In your copy, include every entry exactly as written but no pictures.

Collection entries
━━━━━━━━━━━━━━━━━━━━━━━━━━━━━━

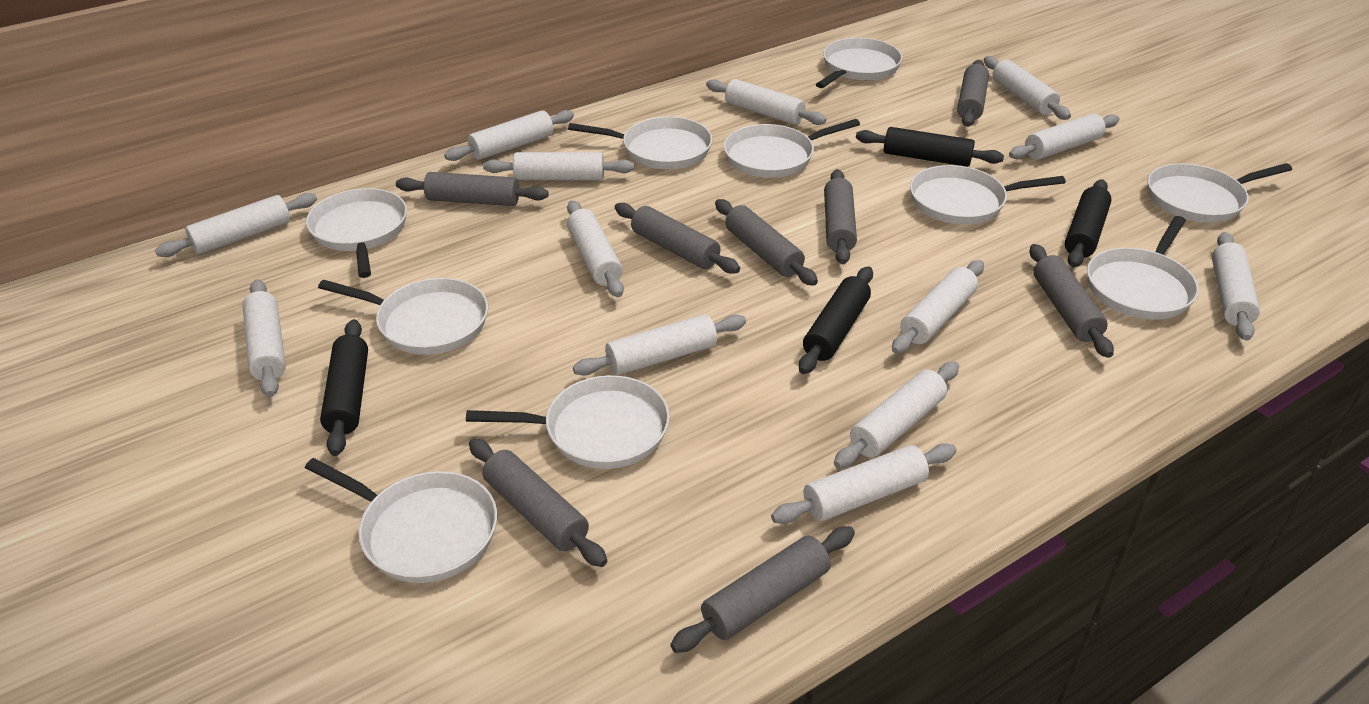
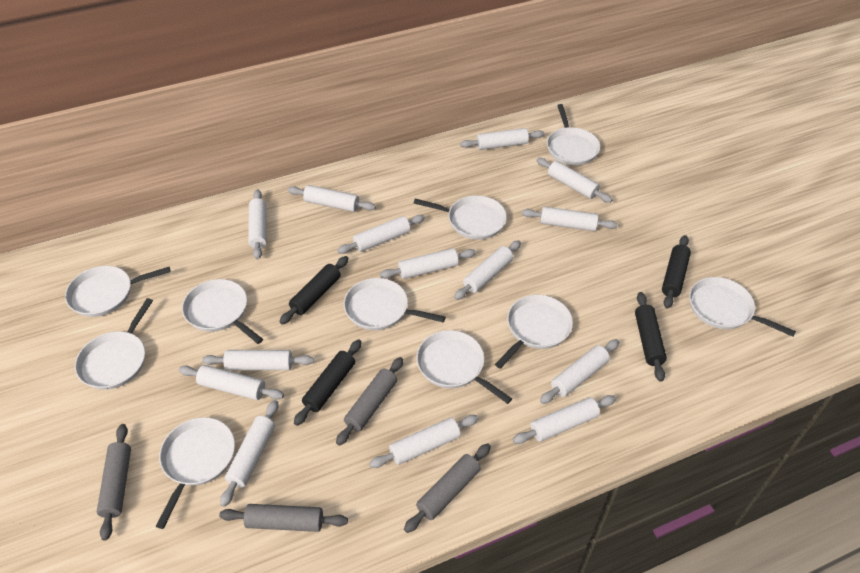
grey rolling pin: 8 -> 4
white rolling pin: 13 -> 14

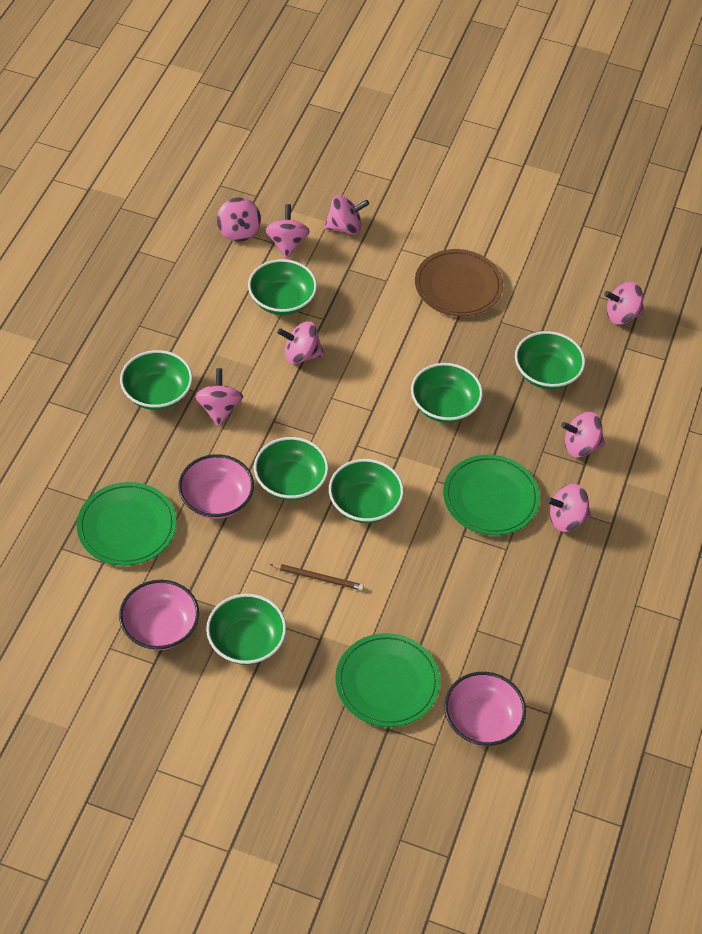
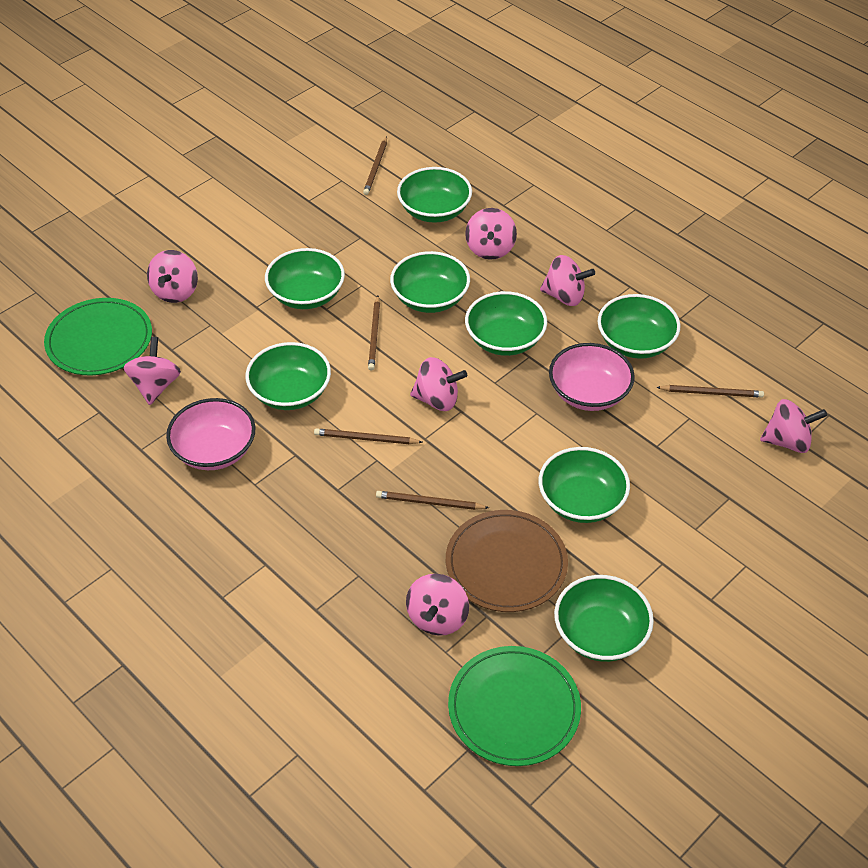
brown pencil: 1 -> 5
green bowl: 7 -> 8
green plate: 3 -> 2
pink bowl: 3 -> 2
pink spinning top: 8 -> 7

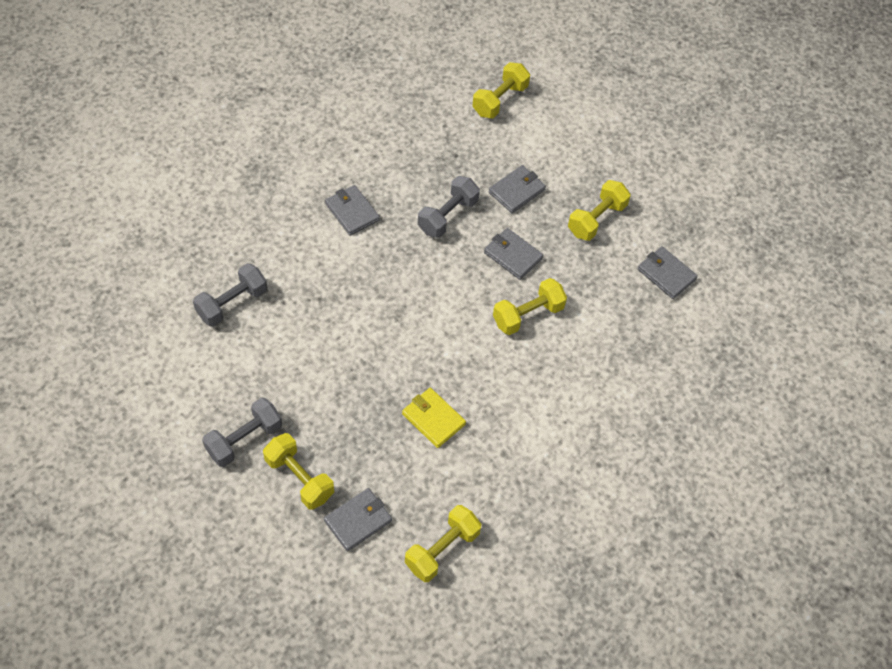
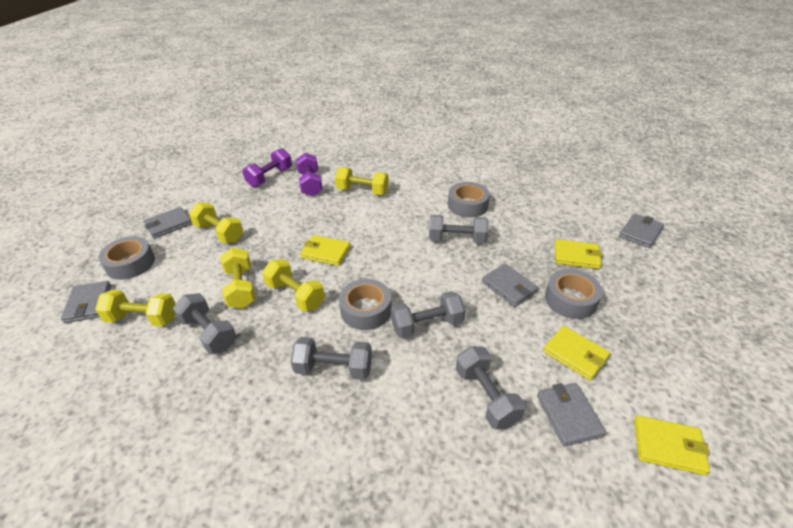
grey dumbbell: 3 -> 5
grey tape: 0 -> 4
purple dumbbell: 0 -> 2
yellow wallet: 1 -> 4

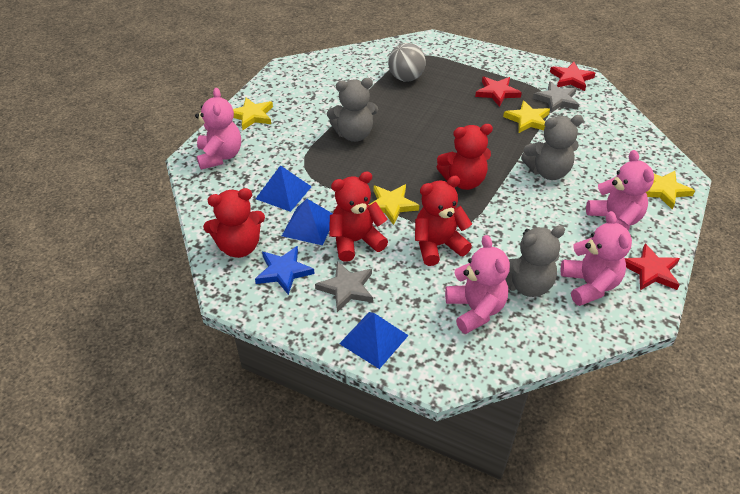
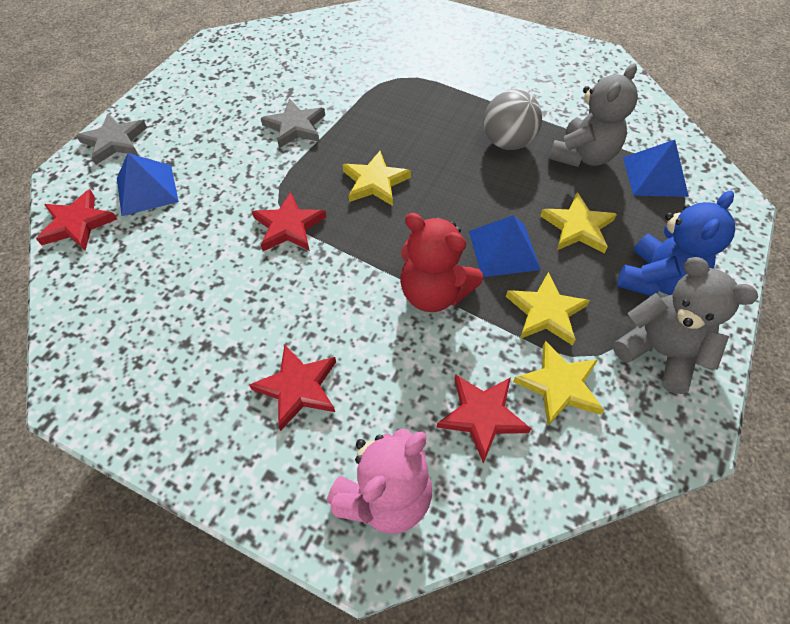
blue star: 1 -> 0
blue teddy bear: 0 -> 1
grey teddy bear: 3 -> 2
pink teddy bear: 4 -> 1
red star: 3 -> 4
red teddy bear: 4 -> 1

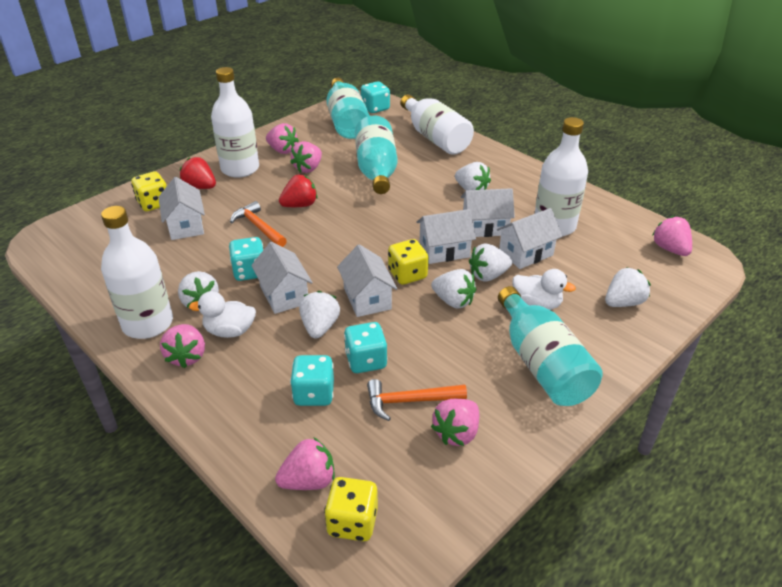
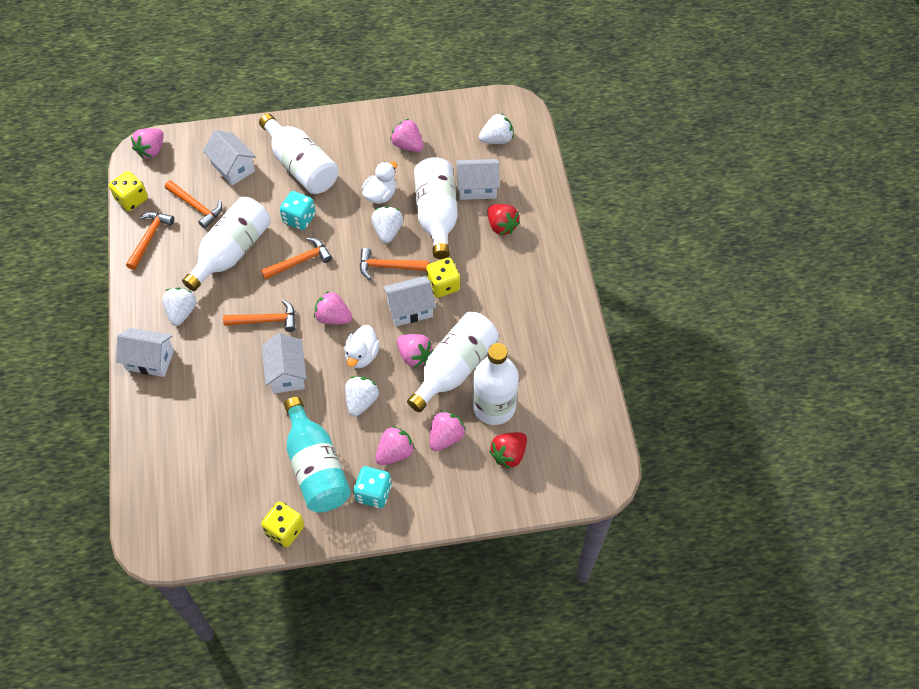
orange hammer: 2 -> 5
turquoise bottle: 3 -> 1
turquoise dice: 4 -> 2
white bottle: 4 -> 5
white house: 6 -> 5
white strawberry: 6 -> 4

━━━━━━━━━━━━━━━━━━━━━━━━━━━━━━

◆ **Output of the exercise**
grey rolling pin: 8 -> 4
white rolling pin: 13 -> 14

brown pencil: 1 -> 5
green bowl: 7 -> 8
green plate: 3 -> 2
pink bowl: 3 -> 2
pink spinning top: 8 -> 7

grey dumbbell: 3 -> 5
grey tape: 0 -> 4
purple dumbbell: 0 -> 2
yellow wallet: 1 -> 4

blue star: 1 -> 0
blue teddy bear: 0 -> 1
grey teddy bear: 3 -> 2
pink teddy bear: 4 -> 1
red star: 3 -> 4
red teddy bear: 4 -> 1

orange hammer: 2 -> 5
turquoise bottle: 3 -> 1
turquoise dice: 4 -> 2
white bottle: 4 -> 5
white house: 6 -> 5
white strawberry: 6 -> 4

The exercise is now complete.